> **ASSIGNED TASK**: If a line in the records below contains "turquoise", copy that line.

> **RECORDS TO PROCESS**:
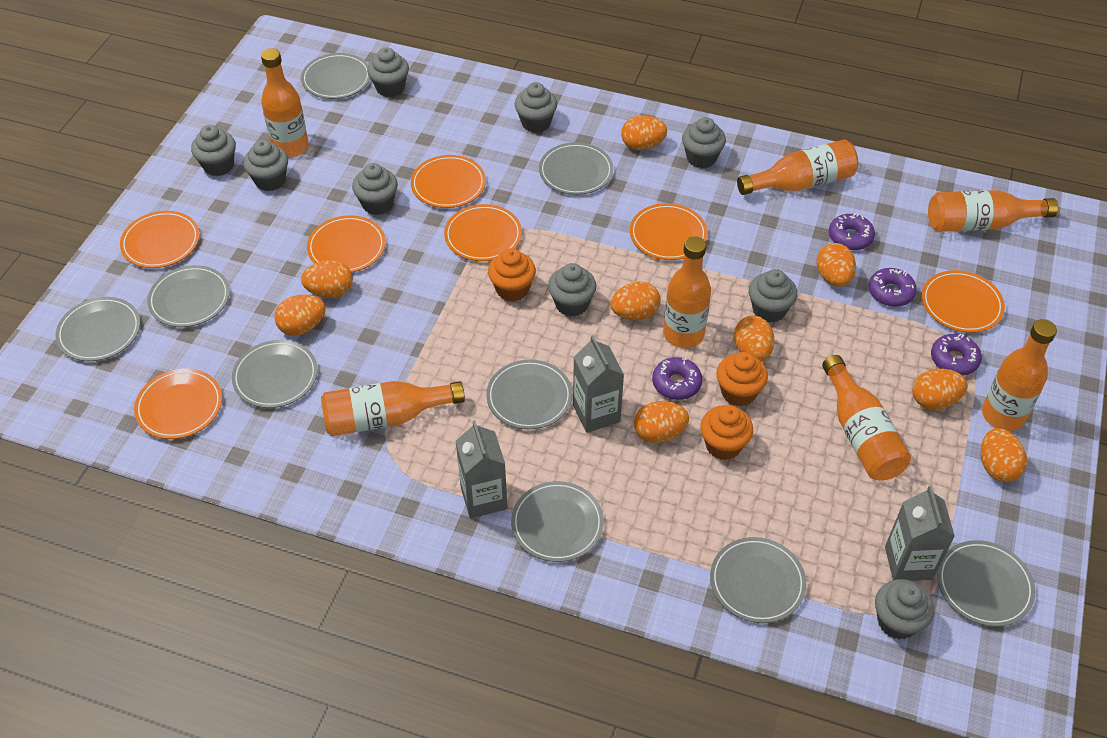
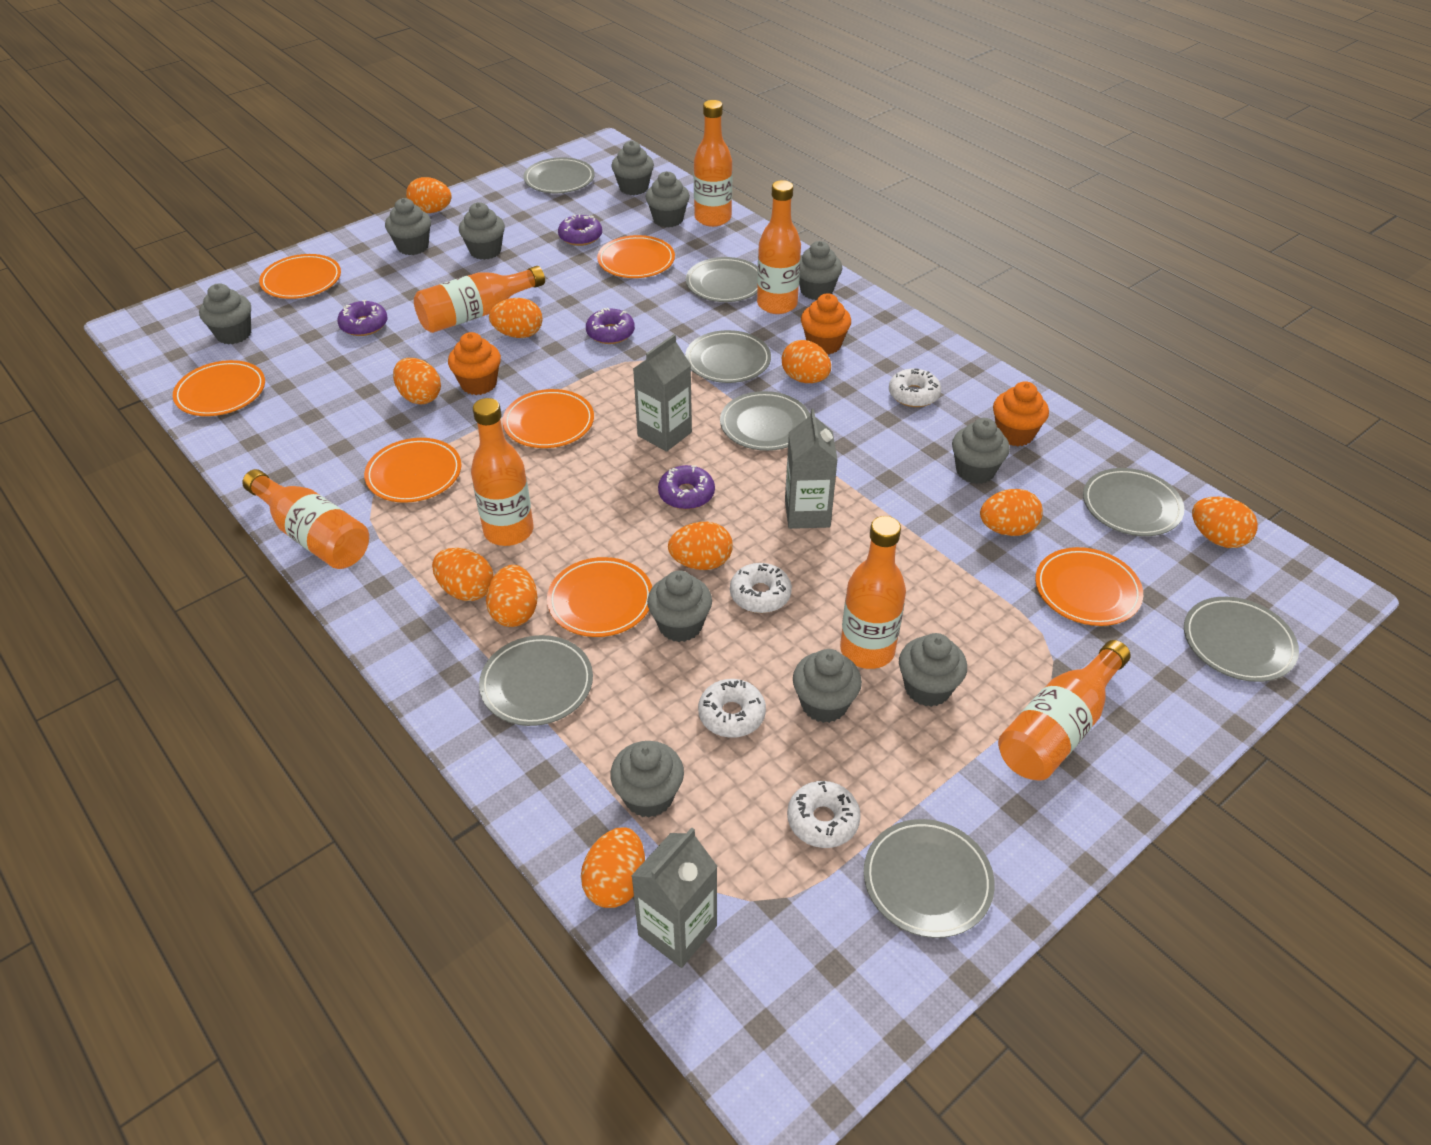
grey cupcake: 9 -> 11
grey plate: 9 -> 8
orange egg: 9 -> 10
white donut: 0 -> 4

==

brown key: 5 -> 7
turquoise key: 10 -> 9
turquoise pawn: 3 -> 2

==

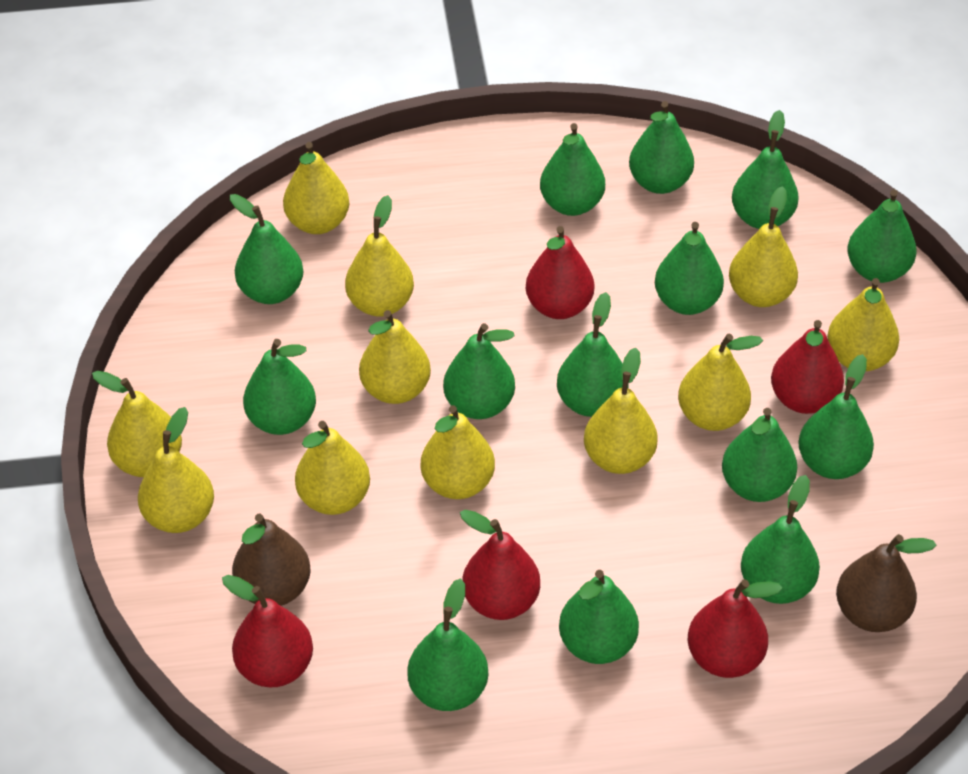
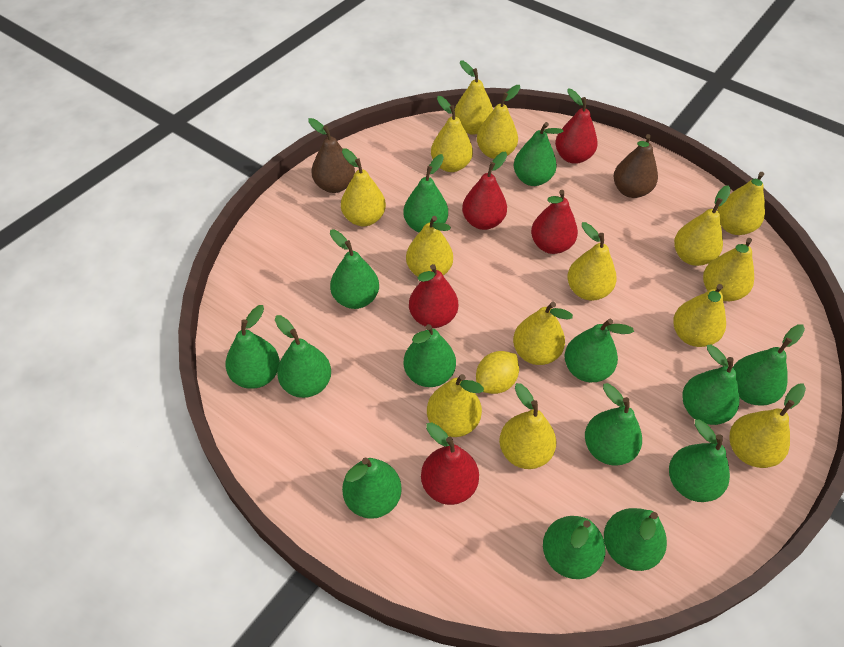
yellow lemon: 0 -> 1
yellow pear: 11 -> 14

> **COMPLETED EXERCISE**:
turquoise key: 10 -> 9
turquoise pawn: 3 -> 2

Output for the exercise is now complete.